═════ Source information ═════

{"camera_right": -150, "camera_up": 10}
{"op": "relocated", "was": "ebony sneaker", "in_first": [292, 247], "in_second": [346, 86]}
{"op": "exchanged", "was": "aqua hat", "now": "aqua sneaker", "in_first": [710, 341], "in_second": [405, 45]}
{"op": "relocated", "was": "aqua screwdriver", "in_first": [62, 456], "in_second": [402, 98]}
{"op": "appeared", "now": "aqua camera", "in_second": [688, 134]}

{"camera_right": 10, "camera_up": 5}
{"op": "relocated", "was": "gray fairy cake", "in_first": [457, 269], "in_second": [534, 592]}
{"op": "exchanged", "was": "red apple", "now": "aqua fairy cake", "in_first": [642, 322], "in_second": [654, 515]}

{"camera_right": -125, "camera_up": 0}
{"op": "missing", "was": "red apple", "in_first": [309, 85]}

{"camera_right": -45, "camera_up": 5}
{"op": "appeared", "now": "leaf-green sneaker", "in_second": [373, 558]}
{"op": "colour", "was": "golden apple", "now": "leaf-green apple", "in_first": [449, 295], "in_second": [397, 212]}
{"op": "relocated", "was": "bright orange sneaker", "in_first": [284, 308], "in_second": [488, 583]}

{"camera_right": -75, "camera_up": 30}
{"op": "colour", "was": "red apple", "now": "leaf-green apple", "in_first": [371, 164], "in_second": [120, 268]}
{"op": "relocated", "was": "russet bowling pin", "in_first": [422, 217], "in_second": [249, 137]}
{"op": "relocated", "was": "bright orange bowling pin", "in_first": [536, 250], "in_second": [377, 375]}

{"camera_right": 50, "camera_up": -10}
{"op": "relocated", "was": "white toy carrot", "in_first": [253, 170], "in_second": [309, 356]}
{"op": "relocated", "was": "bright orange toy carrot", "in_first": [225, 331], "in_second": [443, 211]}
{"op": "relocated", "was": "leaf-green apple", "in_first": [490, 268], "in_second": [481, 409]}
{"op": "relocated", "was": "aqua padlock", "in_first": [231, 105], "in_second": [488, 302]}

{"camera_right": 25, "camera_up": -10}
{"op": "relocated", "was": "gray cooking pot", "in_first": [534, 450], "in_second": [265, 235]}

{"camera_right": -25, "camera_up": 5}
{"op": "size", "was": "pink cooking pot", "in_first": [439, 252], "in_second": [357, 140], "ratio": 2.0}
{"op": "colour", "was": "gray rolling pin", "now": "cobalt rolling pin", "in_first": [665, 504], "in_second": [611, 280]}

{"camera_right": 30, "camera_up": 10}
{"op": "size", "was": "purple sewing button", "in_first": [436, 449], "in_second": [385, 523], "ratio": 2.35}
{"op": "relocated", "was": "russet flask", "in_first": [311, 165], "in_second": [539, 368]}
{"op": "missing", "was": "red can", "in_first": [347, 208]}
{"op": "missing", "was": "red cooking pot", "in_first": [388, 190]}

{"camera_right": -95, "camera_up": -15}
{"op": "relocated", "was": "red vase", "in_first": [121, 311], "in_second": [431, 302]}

═════

Your instructions: Reproduce the entries above in full, exactly as they read.

Exercise response:
{"camera_right": -150, "camera_up": 10}
{"op": "relocated", "was": "ebony sneaker", "in_first": [292, 247], "in_second": [346, 86]}
{"op": "exchanged", "was": "aqua hat", "now": "aqua sneaker", "in_first": [710, 341], "in_second": [405, 45]}
{"op": "relocated", "was": "aqua screwdriver", "in_first": [62, 456], "in_second": [402, 98]}
{"op": "appeared", "now": "aqua camera", "in_second": [688, 134]}

{"camera_right": 10, "camera_up": 5}
{"op": "relocated", "was": "gray fairy cake", "in_first": [457, 269], "in_second": [534, 592]}
{"op": "exchanged", "was": "red apple", "now": "aqua fairy cake", "in_first": [642, 322], "in_second": [654, 515]}

{"camera_right": -125, "camera_up": 0}
{"op": "missing", "was": "red apple", "in_first": [309, 85]}

{"camera_right": -45, "camera_up": 5}
{"op": "appeared", "now": "leaf-green sneaker", "in_second": [373, 558]}
{"op": "colour", "was": "golden apple", "now": "leaf-green apple", "in_first": [449, 295], "in_second": [397, 212]}
{"op": "relocated", "was": "bright orange sneaker", "in_first": [284, 308], "in_second": [488, 583]}

{"camera_right": -75, "camera_up": 30}
{"op": "colour", "was": "red apple", "now": "leaf-green apple", "in_first": [371, 164], "in_second": [120, 268]}
{"op": "relocated", "was": "russet bowling pin", "in_first": [422, 217], "in_second": [249, 137]}
{"op": "relocated", "was": "bright orange bowling pin", "in_first": [536, 250], "in_second": [377, 375]}

{"camera_right": 50, "camera_up": -10}
{"op": "relocated", "was": "white toy carrot", "in_first": [253, 170], "in_second": [309, 356]}
{"op": "relocated", "was": "bright orange toy carrot", "in_first": [225, 331], "in_second": [443, 211]}
{"op": "relocated", "was": "leaf-green apple", "in_first": [490, 268], "in_second": [481, 409]}
{"op": "relocated", "was": "aqua padlock", "in_first": [231, 105], "in_second": [488, 302]}

{"camera_right": 25, "camera_up": -10}
{"op": "relocated", "was": "gray cooking pot", "in_first": [534, 450], "in_second": [265, 235]}

{"camera_right": -25, "camera_up": 5}
{"op": "size", "was": "pink cooking pot", "in_first": [439, 252], "in_second": [357, 140], "ratio": 2.0}
{"op": "colour", "was": "gray rolling pin", "now": "cobalt rolling pin", "in_first": [665, 504], "in_second": [611, 280]}

{"camera_right": 30, "camera_up": 10}
{"op": "size", "was": "purple sewing button", "in_first": [436, 449], "in_second": [385, 523], "ratio": 2.35}
{"op": "relocated", "was": "russet flask", "in_first": [311, 165], "in_second": [539, 368]}
{"op": "missing", "was": "red can", "in_first": [347, 208]}
{"op": "missing", "was": "red cooking pot", "in_first": [388, 190]}

{"camera_right": -95, "camera_up": -15}
{"op": "relocated", "was": "red vase", "in_first": [121, 311], "in_second": [431, 302]}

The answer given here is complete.